=== WHAT TO WORK ON ===
What follows is a set of records. Copy them exactly and leave out the images.

=== EXERCISE INPUT ===
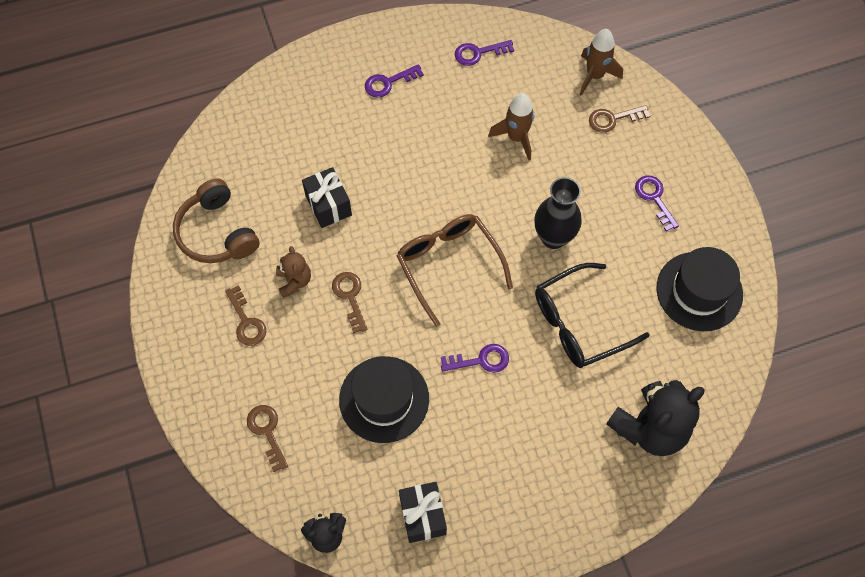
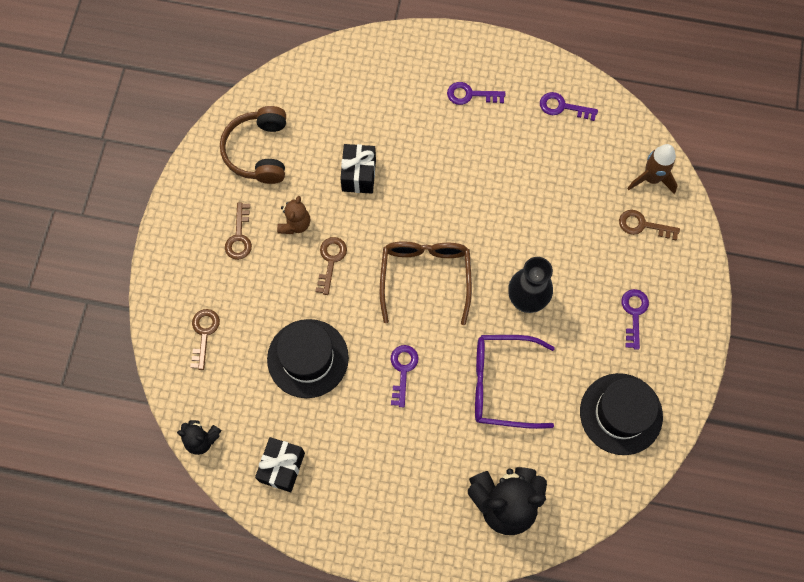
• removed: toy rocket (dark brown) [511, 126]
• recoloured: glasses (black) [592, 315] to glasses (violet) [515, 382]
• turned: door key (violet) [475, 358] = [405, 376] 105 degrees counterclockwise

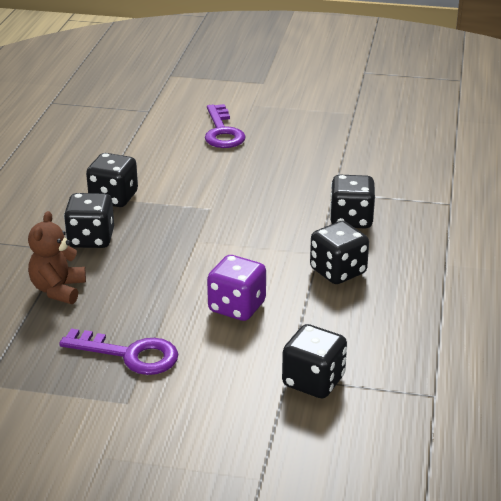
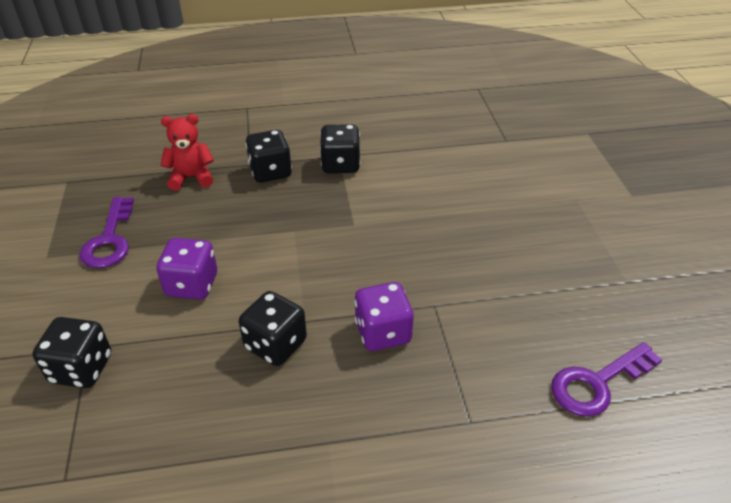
• moved: door key (violet) [225, 126] to [606, 379]
• recoloured: dice (black) [352, 201] to dice (violet) [384, 316]
• recoloured: teddy (dark brown) [57, 257] to teddy (scarlet) [187, 152]

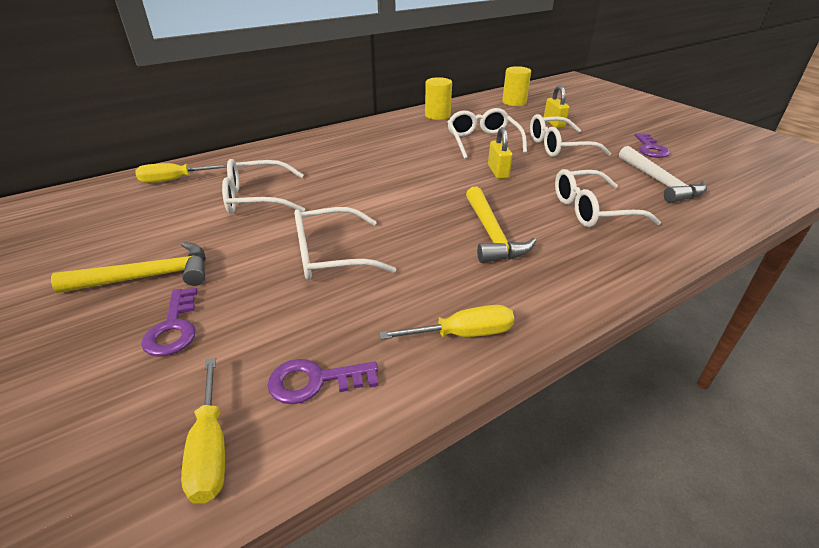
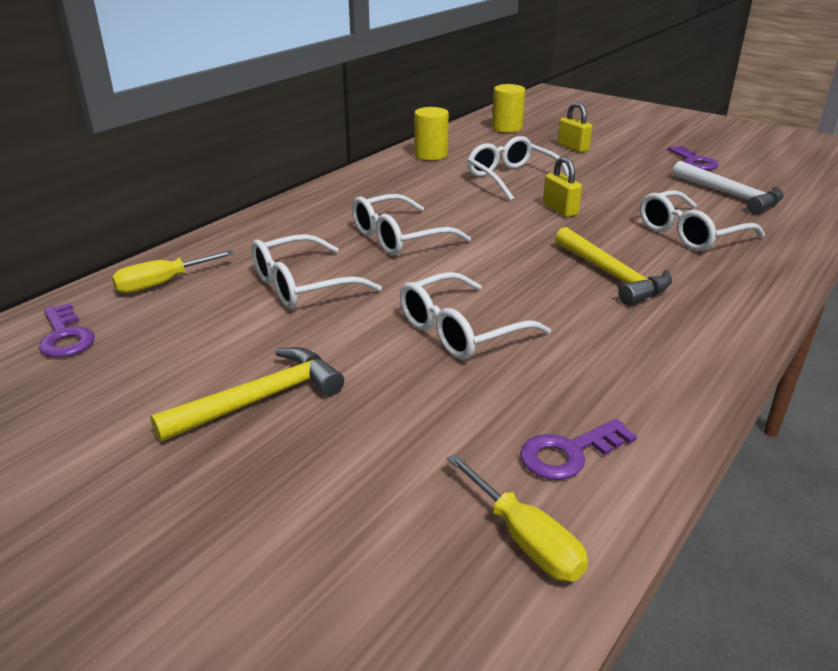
• moved: glasses (snow-white) [570, 135] to [411, 224]
• moved: door key (violet) [169, 322] to [67, 330]
• removed: flat screwdriver (bright yellow) [446, 322]

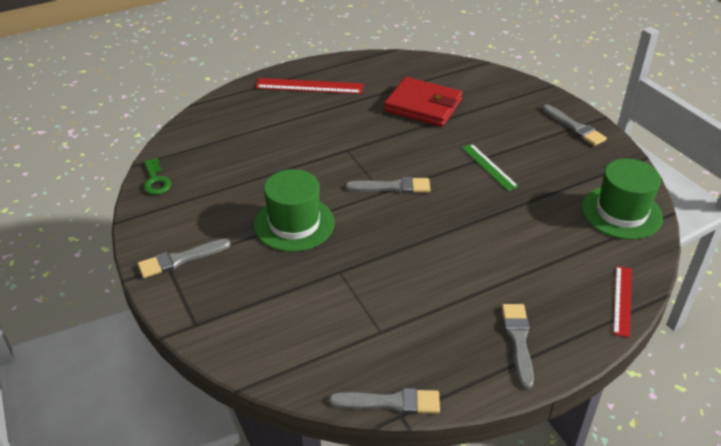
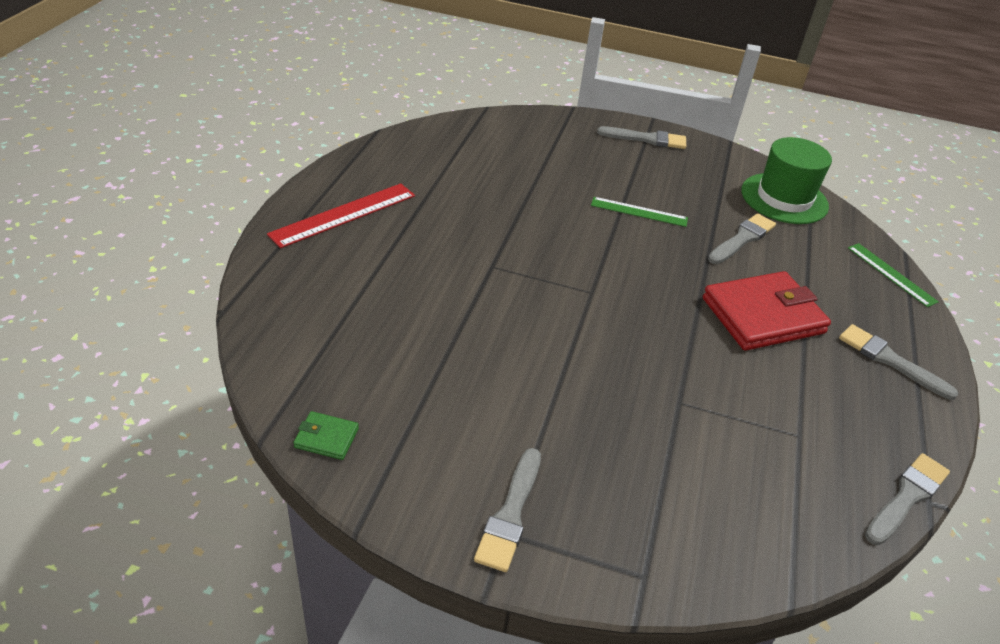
• moved: card wallet (scarlet) [423, 102] to [767, 311]
• replaced: door key (leaf-green) [157, 176] to card wallet (leaf-green) [326, 435]
• removed: tall hat (leaf-green) [294, 210]
• moved: brush (ash-grey) [388, 185] to [742, 238]
• recoloured: straightedge (scarlet) [622, 302] to straightedge (leaf-green) [893, 275]

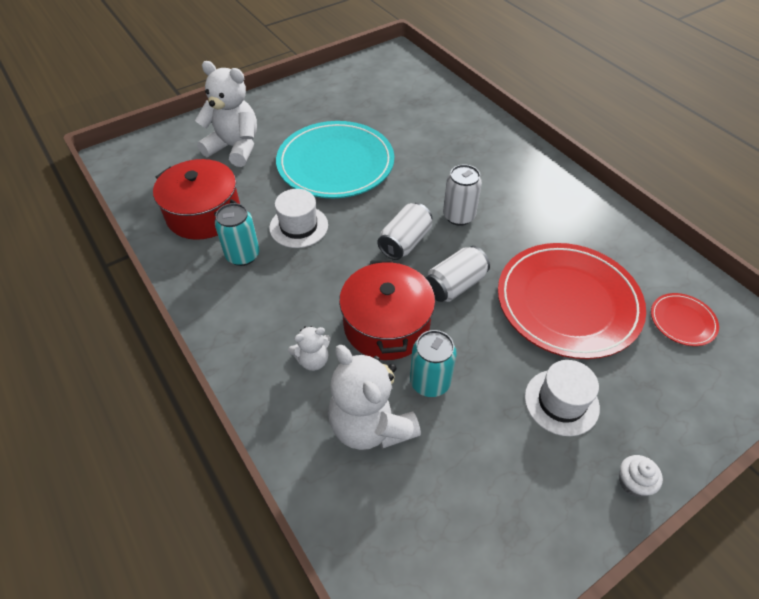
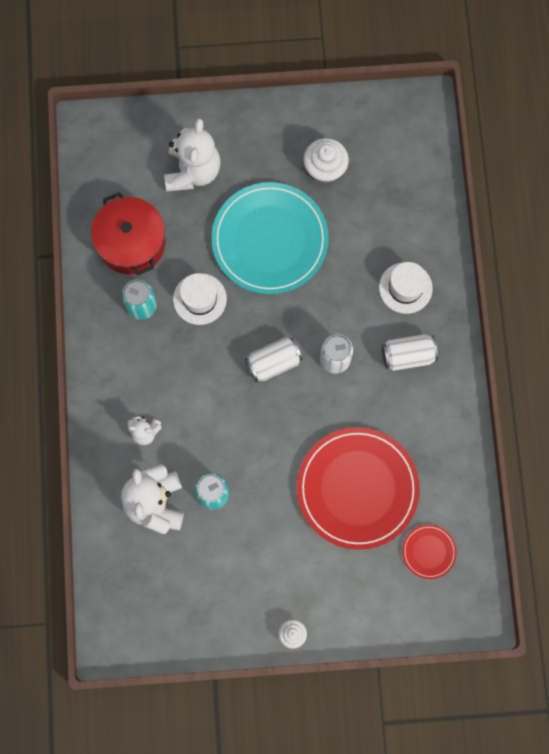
• turned: teddy (snow-white) [226, 114] = [192, 155] 45 degrees clockwise
• moved: tin (snow-white) [458, 274] to [410, 352]
• removed: pot (scarlet) [387, 309]
• moved: tall hat (snow-white) [562, 398] to [406, 288]
• added: muffin (snow-white) [326, 160]

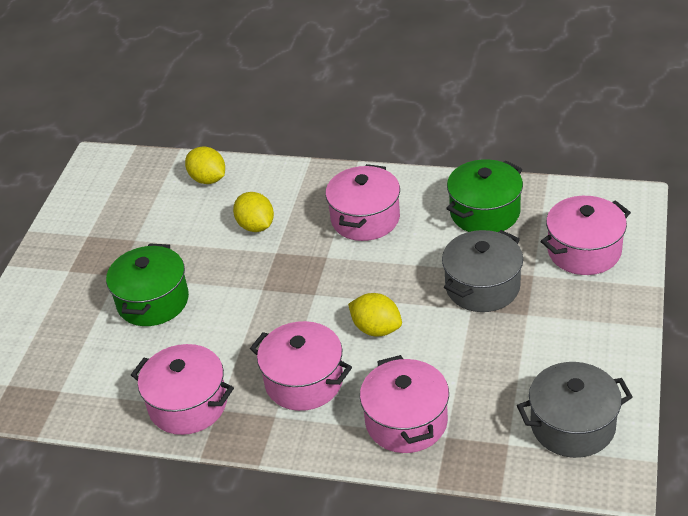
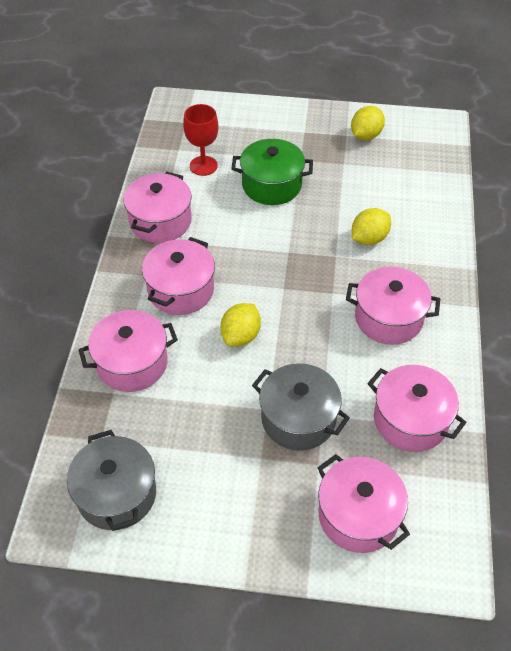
• moved: lemon (bright yellow) [205, 165] to [368, 123]
• recoloured: pot (leaf-green) [484, 195] to pot (rosy) [417, 408]
• added: goblet (scarlet) [201, 140]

=== ANSWER TO THE EXERCISE ===
• removed: toy rocket (dark brown) [511, 126]
• recoloured: glasses (black) [592, 315] to glasses (violet) [515, 382]
• turned: door key (violet) [475, 358] = [405, 376] 105 degrees counterclockwise

• moved: door key (violet) [225, 126] to [606, 379]
• recoloured: dice (black) [352, 201] to dice (violet) [384, 316]
• recoloured: teddy (dark brown) [57, 257] to teddy (scarlet) [187, 152]

• moved: glasses (snow-white) [570, 135] to [411, 224]
• moved: door key (violet) [169, 322] to [67, 330]
• removed: flat screwdriver (bright yellow) [446, 322]

• moved: card wallet (scarlet) [423, 102] to [767, 311]
• replaced: door key (leaf-green) [157, 176] to card wallet (leaf-green) [326, 435]
• removed: tall hat (leaf-green) [294, 210]
• moved: brush (ash-grey) [388, 185] to [742, 238]
• recoloured: straightedge (scarlet) [622, 302] to straightedge (leaf-green) [893, 275]

• turned: teddy (snow-white) [226, 114] = [192, 155] 45 degrees clockwise
• moved: tin (snow-white) [458, 274] to [410, 352]
• removed: pot (scarlet) [387, 309]
• moved: tall hat (snow-white) [562, 398] to [406, 288]
• added: muffin (snow-white) [326, 160]

• moved: lemon (bright yellow) [205, 165] to [368, 123]
• recoloured: pot (leaf-green) [484, 195] to pot (rosy) [417, 408]
• added: goblet (scarlet) [201, 140]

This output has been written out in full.